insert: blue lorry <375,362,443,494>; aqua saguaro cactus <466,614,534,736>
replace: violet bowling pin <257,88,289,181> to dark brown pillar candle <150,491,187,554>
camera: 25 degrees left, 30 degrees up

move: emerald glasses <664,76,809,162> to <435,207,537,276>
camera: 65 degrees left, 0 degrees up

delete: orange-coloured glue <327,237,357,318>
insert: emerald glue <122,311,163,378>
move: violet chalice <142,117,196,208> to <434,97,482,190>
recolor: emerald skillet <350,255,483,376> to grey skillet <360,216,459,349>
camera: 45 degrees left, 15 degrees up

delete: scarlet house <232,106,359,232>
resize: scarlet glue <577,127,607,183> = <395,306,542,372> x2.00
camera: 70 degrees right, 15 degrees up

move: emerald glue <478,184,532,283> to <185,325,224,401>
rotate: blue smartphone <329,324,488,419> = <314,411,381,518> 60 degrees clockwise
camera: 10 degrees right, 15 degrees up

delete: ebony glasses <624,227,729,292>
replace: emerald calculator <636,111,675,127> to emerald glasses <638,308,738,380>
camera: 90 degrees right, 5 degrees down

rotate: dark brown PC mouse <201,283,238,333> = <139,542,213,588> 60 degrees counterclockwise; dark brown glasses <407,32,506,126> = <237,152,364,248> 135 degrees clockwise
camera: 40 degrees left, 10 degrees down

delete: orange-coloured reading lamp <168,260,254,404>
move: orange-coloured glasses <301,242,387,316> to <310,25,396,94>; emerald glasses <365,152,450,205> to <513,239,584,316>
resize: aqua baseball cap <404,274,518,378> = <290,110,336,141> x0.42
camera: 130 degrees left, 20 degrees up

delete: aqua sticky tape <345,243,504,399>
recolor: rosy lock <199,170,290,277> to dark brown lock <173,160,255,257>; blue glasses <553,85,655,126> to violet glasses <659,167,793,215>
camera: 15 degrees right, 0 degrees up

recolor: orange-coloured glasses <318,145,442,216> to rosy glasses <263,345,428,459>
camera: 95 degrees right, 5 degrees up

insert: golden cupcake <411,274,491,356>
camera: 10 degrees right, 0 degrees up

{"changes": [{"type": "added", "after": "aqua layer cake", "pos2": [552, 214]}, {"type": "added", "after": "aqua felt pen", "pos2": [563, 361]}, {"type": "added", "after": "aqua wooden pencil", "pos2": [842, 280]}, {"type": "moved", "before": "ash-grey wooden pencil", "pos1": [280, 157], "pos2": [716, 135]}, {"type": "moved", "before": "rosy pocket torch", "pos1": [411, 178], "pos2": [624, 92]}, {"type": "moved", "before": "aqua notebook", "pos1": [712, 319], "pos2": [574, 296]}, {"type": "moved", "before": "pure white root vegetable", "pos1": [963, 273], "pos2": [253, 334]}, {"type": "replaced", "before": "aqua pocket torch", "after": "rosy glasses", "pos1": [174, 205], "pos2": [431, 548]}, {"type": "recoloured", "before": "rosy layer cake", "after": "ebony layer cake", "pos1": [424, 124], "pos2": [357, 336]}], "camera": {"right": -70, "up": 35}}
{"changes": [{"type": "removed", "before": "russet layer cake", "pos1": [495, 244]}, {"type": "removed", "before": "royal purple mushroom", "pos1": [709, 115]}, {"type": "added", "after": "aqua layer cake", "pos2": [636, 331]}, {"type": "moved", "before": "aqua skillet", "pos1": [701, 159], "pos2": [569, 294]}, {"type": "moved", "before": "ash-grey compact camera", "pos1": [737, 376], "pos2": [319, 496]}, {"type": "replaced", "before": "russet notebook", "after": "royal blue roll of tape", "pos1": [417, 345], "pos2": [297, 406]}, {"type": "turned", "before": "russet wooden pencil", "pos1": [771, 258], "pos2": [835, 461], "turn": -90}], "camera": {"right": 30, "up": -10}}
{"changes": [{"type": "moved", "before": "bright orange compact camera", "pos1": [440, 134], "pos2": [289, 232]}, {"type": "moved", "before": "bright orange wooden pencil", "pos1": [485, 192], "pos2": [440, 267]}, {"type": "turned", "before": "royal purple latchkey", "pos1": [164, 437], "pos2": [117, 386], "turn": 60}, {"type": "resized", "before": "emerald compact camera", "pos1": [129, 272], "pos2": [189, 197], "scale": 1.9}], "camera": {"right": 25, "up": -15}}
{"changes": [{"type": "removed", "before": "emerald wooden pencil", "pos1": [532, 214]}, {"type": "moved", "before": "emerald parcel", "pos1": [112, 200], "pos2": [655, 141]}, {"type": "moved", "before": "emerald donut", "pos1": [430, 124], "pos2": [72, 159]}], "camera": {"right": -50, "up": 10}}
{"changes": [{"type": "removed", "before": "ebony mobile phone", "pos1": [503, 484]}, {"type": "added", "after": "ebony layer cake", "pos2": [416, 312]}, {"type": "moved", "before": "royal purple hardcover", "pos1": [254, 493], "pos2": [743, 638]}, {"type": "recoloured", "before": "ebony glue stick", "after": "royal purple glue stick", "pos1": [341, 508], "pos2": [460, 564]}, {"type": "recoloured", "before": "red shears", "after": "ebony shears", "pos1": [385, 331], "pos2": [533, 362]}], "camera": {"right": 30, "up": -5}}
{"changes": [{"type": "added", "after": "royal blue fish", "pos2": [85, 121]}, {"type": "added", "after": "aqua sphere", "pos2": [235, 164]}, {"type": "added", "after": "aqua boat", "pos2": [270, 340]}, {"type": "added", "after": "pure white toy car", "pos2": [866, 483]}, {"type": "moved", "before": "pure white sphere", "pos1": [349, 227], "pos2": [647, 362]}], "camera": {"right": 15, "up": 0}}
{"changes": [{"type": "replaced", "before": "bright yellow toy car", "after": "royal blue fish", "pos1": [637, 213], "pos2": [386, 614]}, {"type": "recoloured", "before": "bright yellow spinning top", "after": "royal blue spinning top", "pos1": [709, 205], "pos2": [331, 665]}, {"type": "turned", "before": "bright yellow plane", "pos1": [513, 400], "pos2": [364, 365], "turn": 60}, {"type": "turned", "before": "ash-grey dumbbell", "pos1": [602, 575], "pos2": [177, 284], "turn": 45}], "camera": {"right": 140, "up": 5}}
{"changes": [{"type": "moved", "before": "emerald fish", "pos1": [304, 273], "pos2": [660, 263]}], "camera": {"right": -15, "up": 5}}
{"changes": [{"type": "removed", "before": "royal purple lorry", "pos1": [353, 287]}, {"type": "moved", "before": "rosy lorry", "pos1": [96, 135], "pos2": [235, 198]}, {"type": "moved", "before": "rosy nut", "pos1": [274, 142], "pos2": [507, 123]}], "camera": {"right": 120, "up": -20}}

══════

(PROBLEM) Retype every line of the material exactly as given.

(EXERCISE ANSWER)
insert: blue lorry <375,362,443,494>; aqua saguaro cactus <466,614,534,736>
replace: violet bowling pin <257,88,289,181> to dark brown pillar candle <150,491,187,554>
camera: 25 degrees left, 30 degrees up

move: emerald glasses <664,76,809,162> to <435,207,537,276>
camera: 65 degrees left, 0 degrees up

delete: orange-coloured glue <327,237,357,318>
insert: emerald glue <122,311,163,378>
move: violet chalice <142,117,196,208> to <434,97,482,190>
recolor: emerald skillet <350,255,483,376> to grey skillet <360,216,459,349>
camera: 45 degrees left, 15 degrees up

delete: scarlet house <232,106,359,232>
resize: scarlet glue <577,127,607,183> = <395,306,542,372> x2.00
camera: 70 degrees right, 15 degrees up

move: emerald glue <478,184,532,283> to <185,325,224,401>
rotate: blue smartphone <329,324,488,419> = <314,411,381,518> 60 degrees clockwise
camera: 10 degrees right, 15 degrees up

delete: ebony glasses <624,227,729,292>
replace: emerald calculator <636,111,675,127> to emerald glasses <638,308,738,380>
camera: 90 degrees right, 5 degrees down

rotate: dark brown PC mouse <201,283,238,333> = <139,542,213,588> 60 degrees counterclockwise; dark brown glasses <407,32,506,126> = <237,152,364,248> 135 degrees clockwise
camera: 40 degrees left, 10 degrees down

delete: orange-coloured reading lamp <168,260,254,404>
move: orange-coloured glasses <301,242,387,316> to <310,25,396,94>; emerald glasses <365,152,450,205> to <513,239,584,316>
resize: aqua baseball cap <404,274,518,378> = <290,110,336,141> x0.42
camera: 130 degrees left, 20 degrees up

delete: aqua sticky tape <345,243,504,399>
recolor: rosy lock <199,170,290,277> to dark brown lock <173,160,255,257>; blue glasses <553,85,655,126> to violet glasses <659,167,793,215>
camera: 15 degrees right, 0 degrees up

recolor: orange-coloured glasses <318,145,442,216> to rosy glasses <263,345,428,459>
camera: 95 degrees right, 5 degrees up

insert: golden cupcake <411,274,491,356>
camera: 10 degrees right, 0 degrees up

{"changes": [{"type": "added", "after": "aqua layer cake", "pos2": [552, 214]}, {"type": "added", "after": "aqua felt pen", "pos2": [563, 361]}, {"type": "added", "after": "aqua wooden pencil", "pos2": [842, 280]}, {"type": "moved", "before": "ash-grey wooden pencil", "pos1": [280, 157], "pos2": [716, 135]}, {"type": "moved", "before": "rosy pocket torch", "pos1": [411, 178], "pos2": [624, 92]}, {"type": "moved", "before": "aqua notebook", "pos1": [712, 319], "pos2": [574, 296]}, {"type": "moved", "before": "pure white root vegetable", "pos1": [963, 273], "pos2": [253, 334]}, {"type": "replaced", "before": "aqua pocket torch", "after": "rosy glasses", "pos1": [174, 205], "pos2": [431, 548]}, {"type": "recoloured", "before": "rosy layer cake", "after": "ebony layer cake", "pos1": [424, 124], "pos2": [357, 336]}], "camera": {"right": -70, "up": 35}}
{"changes": [{"type": "removed", "before": "russet layer cake", "pos1": [495, 244]}, {"type": "removed", "before": "royal purple mushroom", "pos1": [709, 115]}, {"type": "added", "after": "aqua layer cake", "pos2": [636, 331]}, {"type": "moved", "before": "aqua skillet", "pos1": [701, 159], "pos2": [569, 294]}, {"type": "moved", "before": "ash-grey compact camera", "pos1": [737, 376], "pos2": [319, 496]}, {"type": "replaced", "before": "russet notebook", "after": "royal blue roll of tape", "pos1": [417, 345], "pos2": [297, 406]}, {"type": "turned", "before": "russet wooden pencil", "pos1": [771, 258], "pos2": [835, 461], "turn": -90}], "camera": {"right": 30, "up": -10}}
{"changes": [{"type": "moved", "before": "bright orange compact camera", "pos1": [440, 134], "pos2": [289, 232]}, {"type": "moved", "before": "bright orange wooden pencil", "pos1": [485, 192], "pos2": [440, 267]}, {"type": "turned", "before": "royal purple latchkey", "pos1": [164, 437], "pos2": [117, 386], "turn": 60}, {"type": "resized", "before": "emerald compact camera", "pos1": [129, 272], "pos2": [189, 197], "scale": 1.9}], "camera": {"right": 25, "up": -15}}
{"changes": [{"type": "removed", "before": "emerald wooden pencil", "pos1": [532, 214]}, {"type": "moved", "before": "emerald parcel", "pos1": [112, 200], "pos2": [655, 141]}, {"type": "moved", "before": "emerald donut", "pos1": [430, 124], "pos2": [72, 159]}], "camera": {"right": -50, "up": 10}}
{"changes": [{"type": "removed", "before": "ebony mobile phone", "pos1": [503, 484]}, {"type": "added", "after": "ebony layer cake", "pos2": [416, 312]}, {"type": "moved", "before": "royal purple hardcover", "pos1": [254, 493], "pos2": [743, 638]}, {"type": "recoloured", "before": "ebony glue stick", "after": "royal purple glue stick", "pos1": [341, 508], "pos2": [460, 564]}, {"type": "recoloured", "before": "red shears", "after": "ebony shears", "pos1": [385, 331], "pos2": [533, 362]}], "camera": {"right": 30, "up": -5}}
{"changes": [{"type": "added", "after": "royal blue fish", "pos2": [85, 121]}, {"type": "added", "after": "aqua sphere", "pos2": [235, 164]}, {"type": "added", "after": "aqua boat", "pos2": [270, 340]}, {"type": "added", "after": "pure white toy car", "pos2": [866, 483]}, {"type": "moved", "before": "pure white sphere", "pos1": [349, 227], "pos2": [647, 362]}], "camera": {"right": 15, "up": 0}}
{"changes": [{"type": "replaced", "before": "bright yellow toy car", "after": "royal blue fish", "pos1": [637, 213], "pos2": [386, 614]}, {"type": "recoloured", "before": "bright yellow spinning top", "after": "royal blue spinning top", "pos1": [709, 205], "pos2": [331, 665]}, {"type": "turned", "before": "bright yellow plane", "pos1": [513, 400], "pos2": [364, 365], "turn": 60}, {"type": "turned", "before": "ash-grey dumbbell", "pos1": [602, 575], "pos2": [177, 284], "turn": 45}], "camera": {"right": 140, "up": 5}}
{"changes": [{"type": "moved", "before": "emerald fish", "pos1": [304, 273], "pos2": [660, 263]}], "camera": {"right": -15, "up": 5}}
{"changes": [{"type": "removed", "before": "royal purple lorry", "pos1": [353, 287]}, {"type": "moved", "before": "rosy lorry", "pos1": [96, 135], "pos2": [235, 198]}, {"type": "moved", "before": "rosy nut", "pos1": [274, 142], "pos2": [507, 123]}], "camera": {"right": 120, "up": -20}}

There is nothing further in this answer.